== Dataset
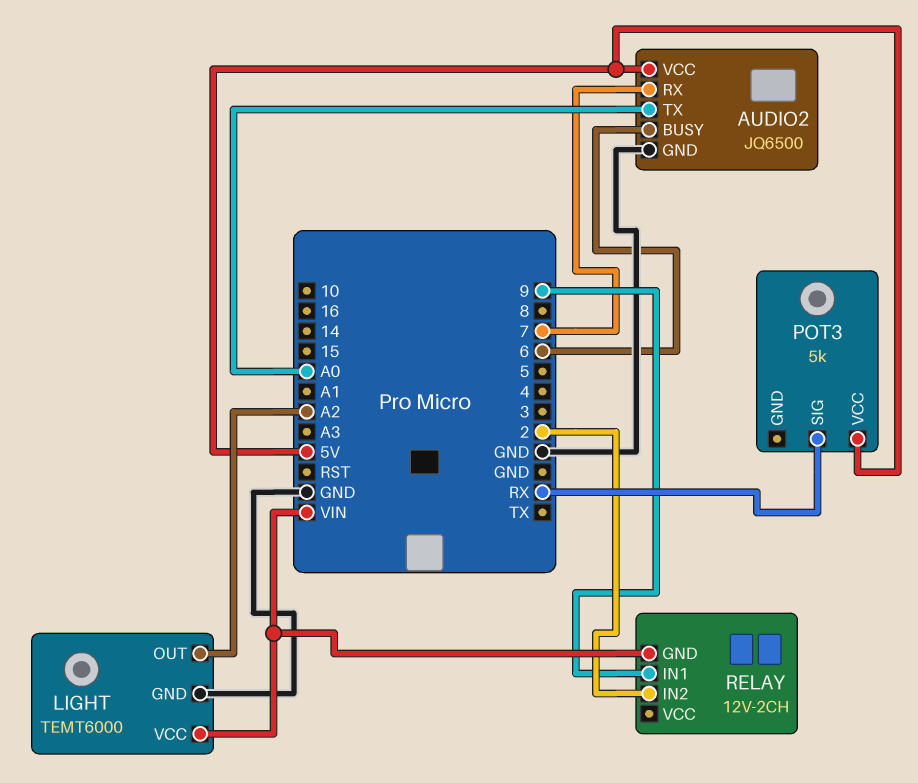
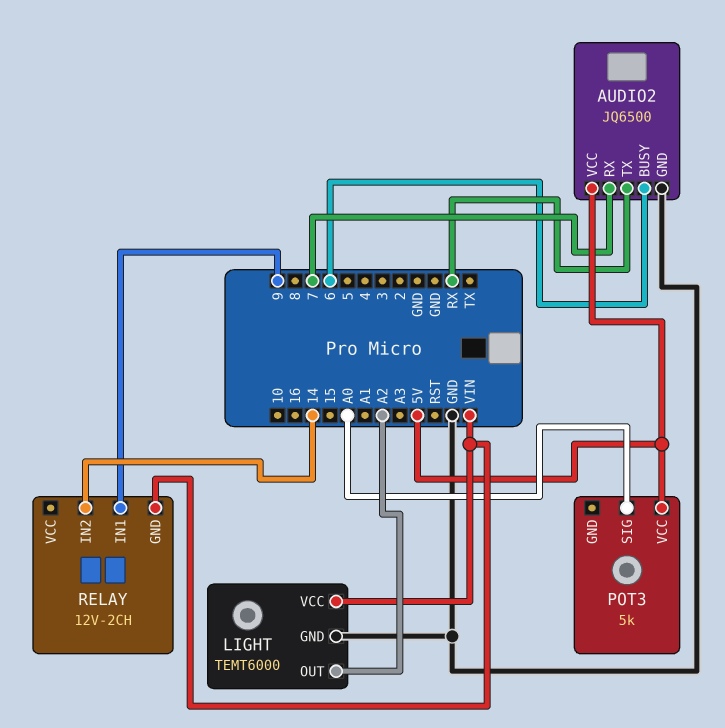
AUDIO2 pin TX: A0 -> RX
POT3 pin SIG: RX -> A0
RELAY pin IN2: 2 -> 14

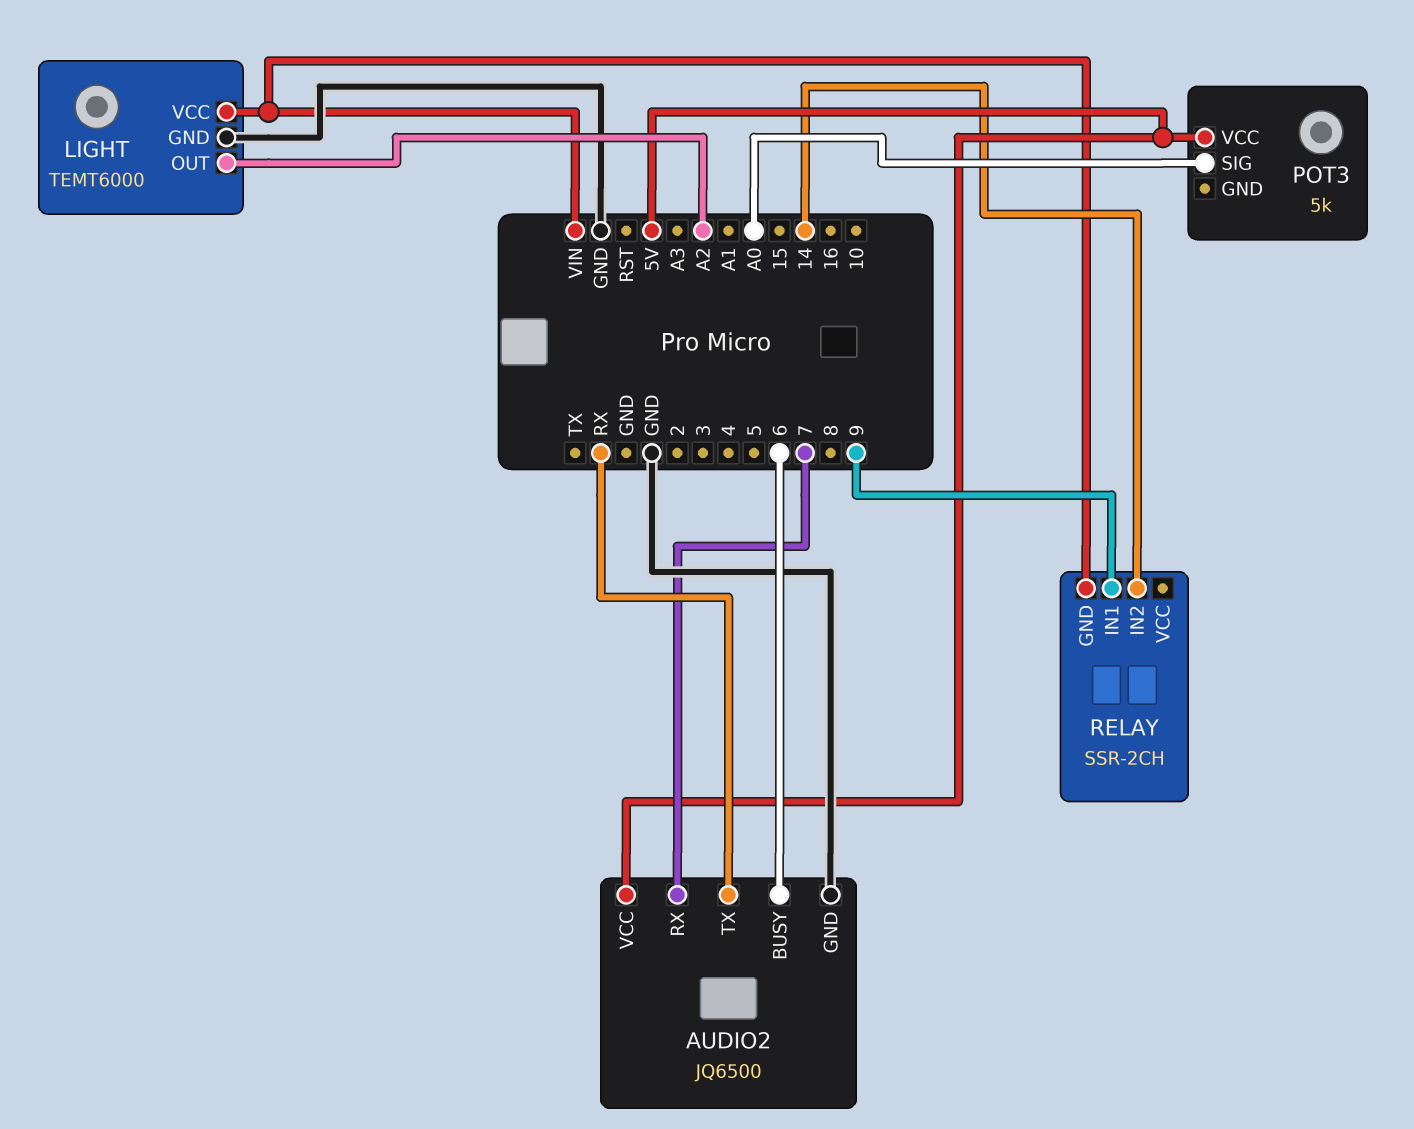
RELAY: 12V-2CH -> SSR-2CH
====
== Dataset
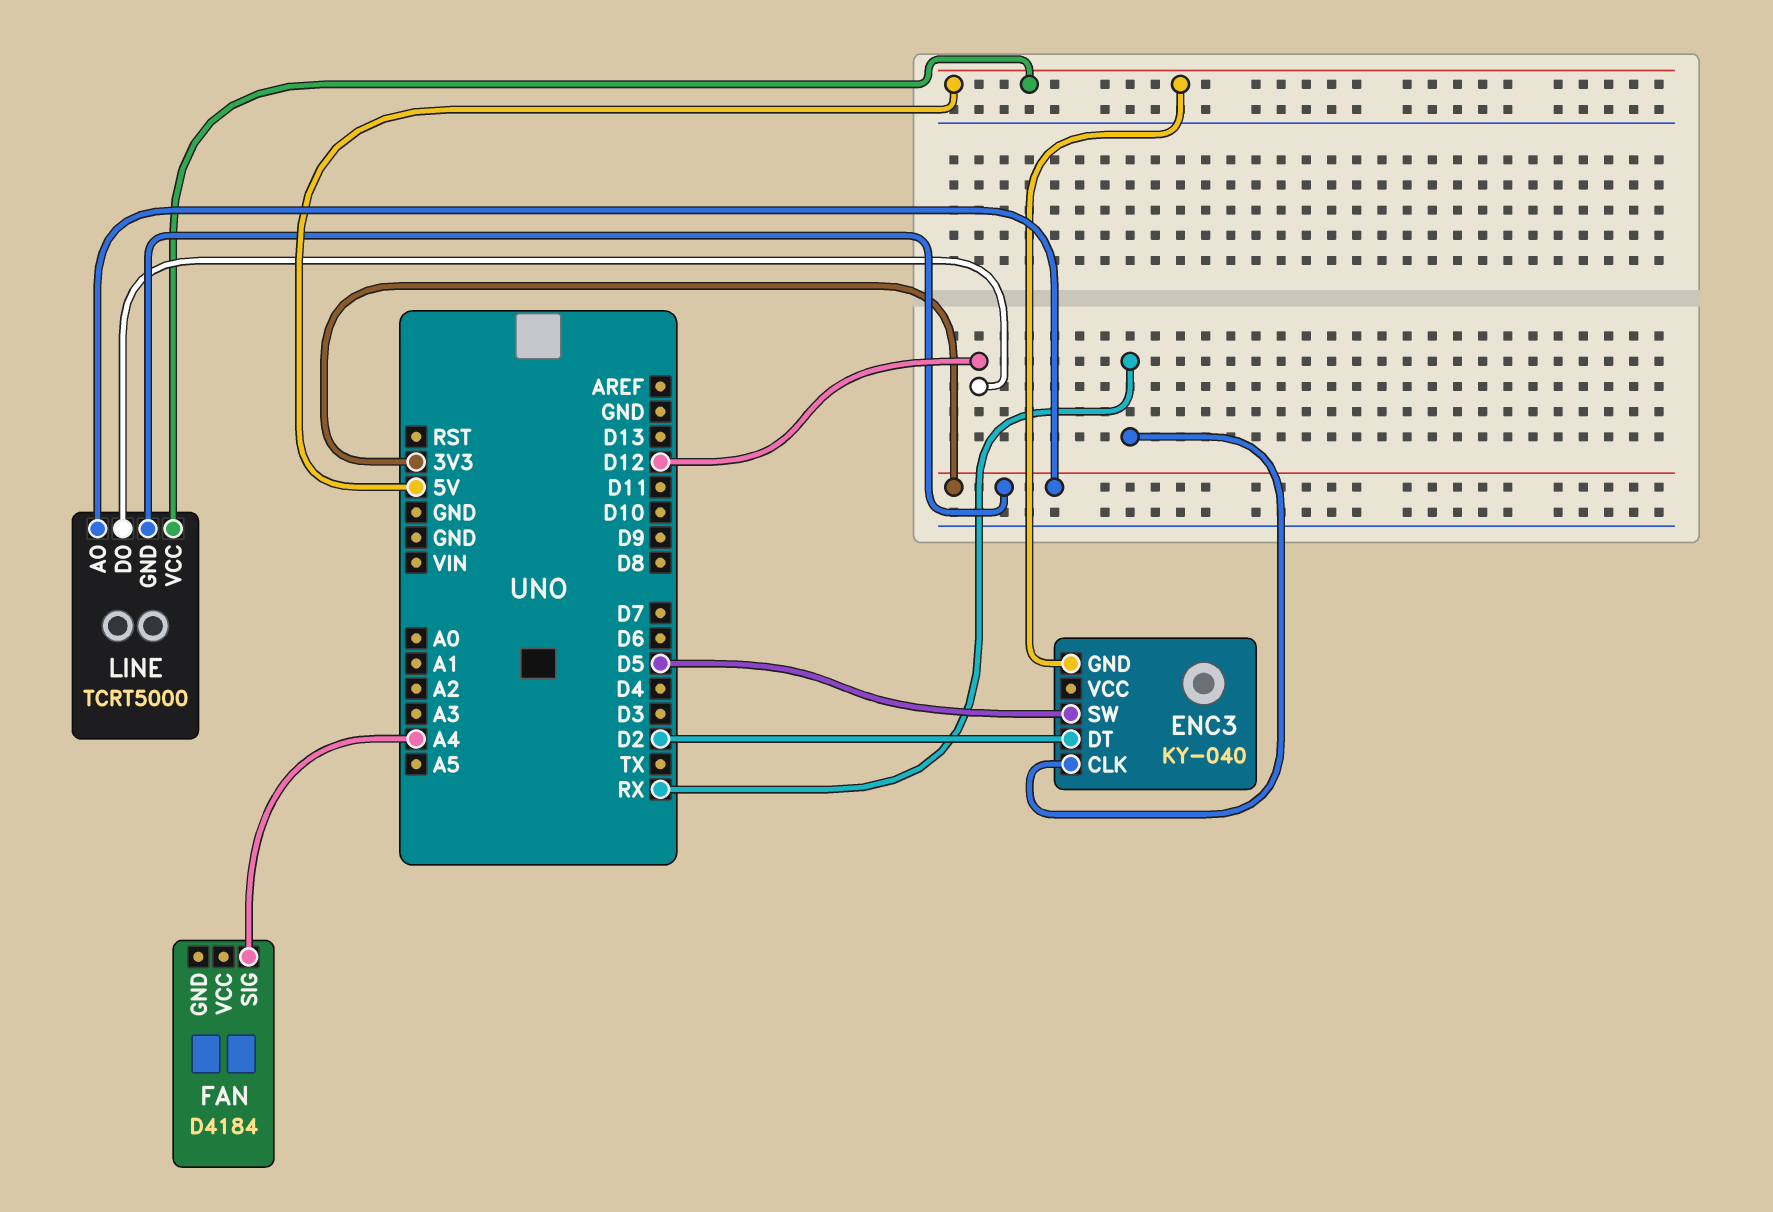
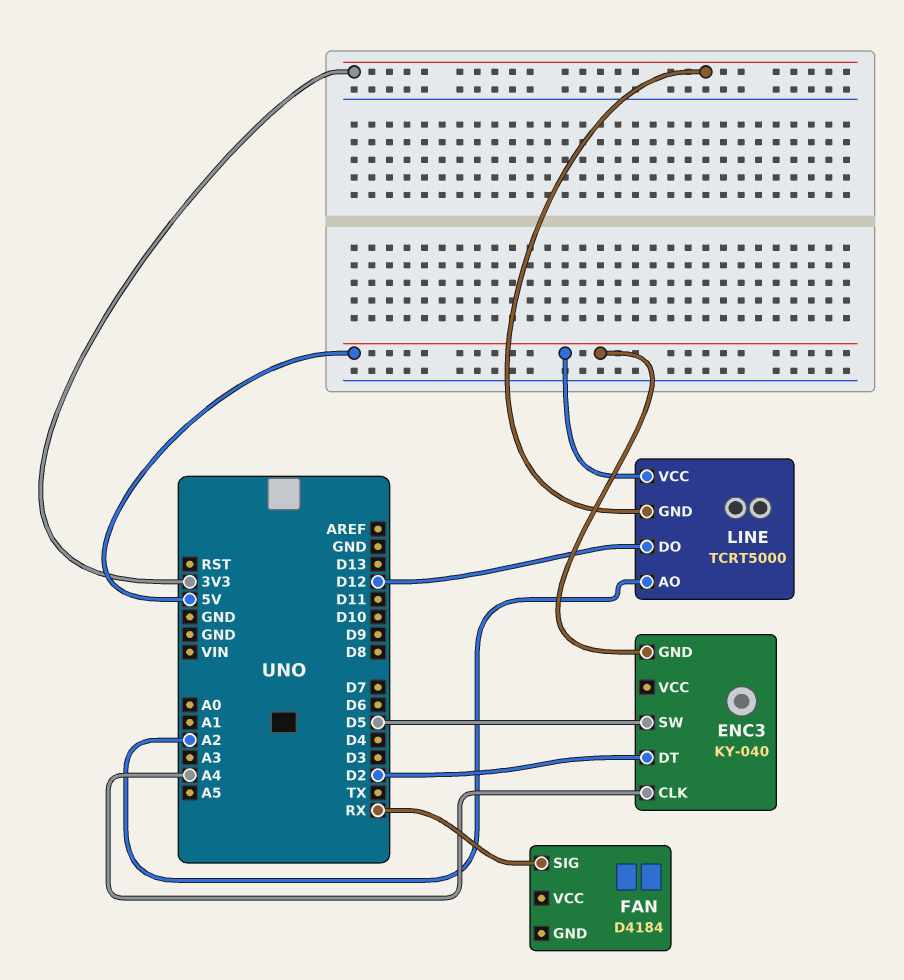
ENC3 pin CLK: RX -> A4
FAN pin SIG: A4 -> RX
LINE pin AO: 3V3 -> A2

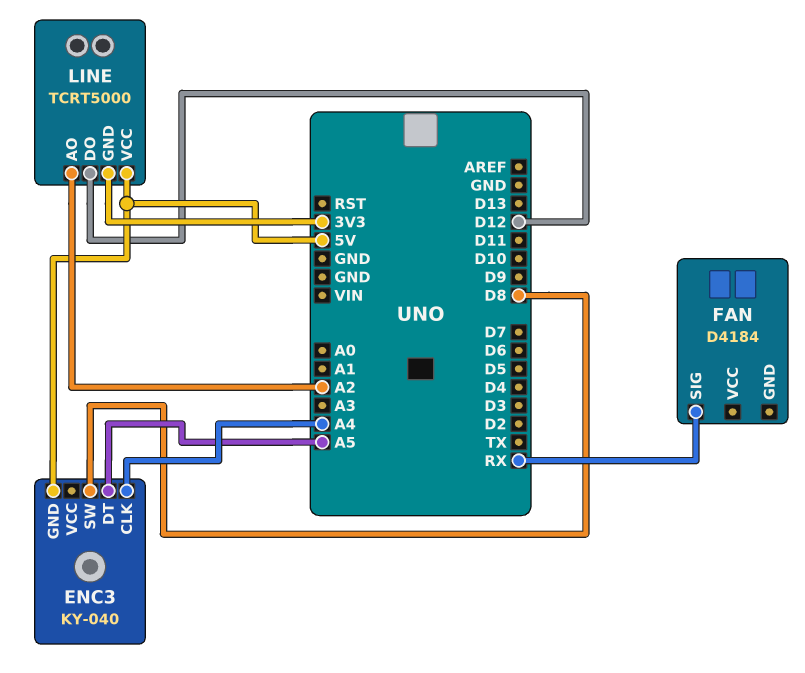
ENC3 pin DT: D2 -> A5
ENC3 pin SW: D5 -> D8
====
What is required> List each line of the records that holds the string "RELAY".

Reply>
RELAY pin IN2: 2 -> 14
RELAY: 12V-2CH -> SSR-2CH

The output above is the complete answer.